• **Material provided**:

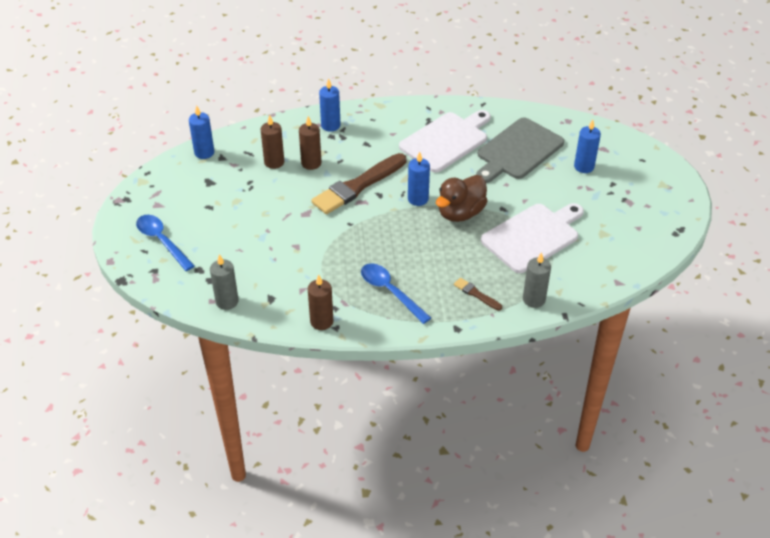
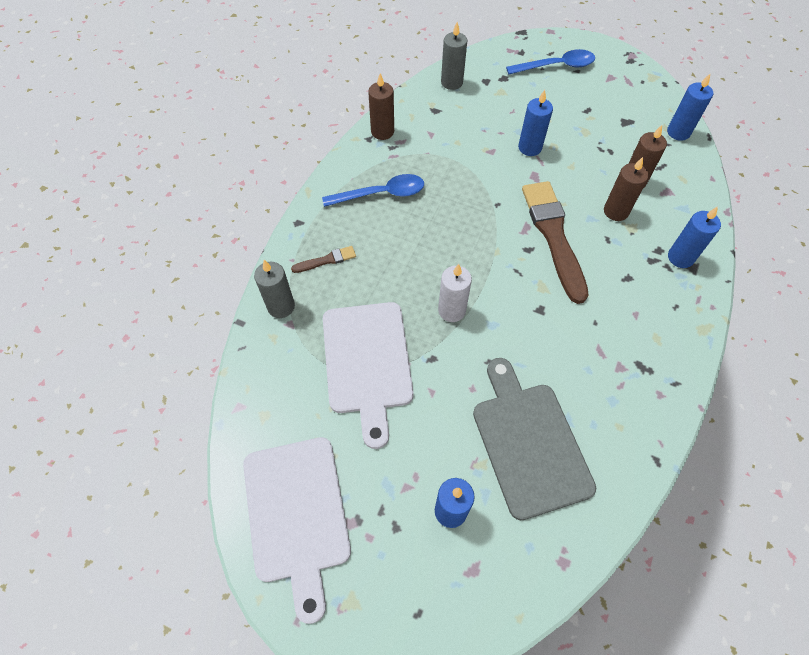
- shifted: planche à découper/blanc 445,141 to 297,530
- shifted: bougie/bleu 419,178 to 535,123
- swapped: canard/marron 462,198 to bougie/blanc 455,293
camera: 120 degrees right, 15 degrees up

• **Task instructions**: All of the material must be repeated exactly in the answer, apart from the pictures.

• **Answer below**:
- shifted: planche à découper/blanc 445,141 to 297,530
- shifted: bougie/bleu 419,178 to 535,123
- swapped: canard/marron 462,198 to bougie/blanc 455,293
camera: 120 degrees right, 15 degrees up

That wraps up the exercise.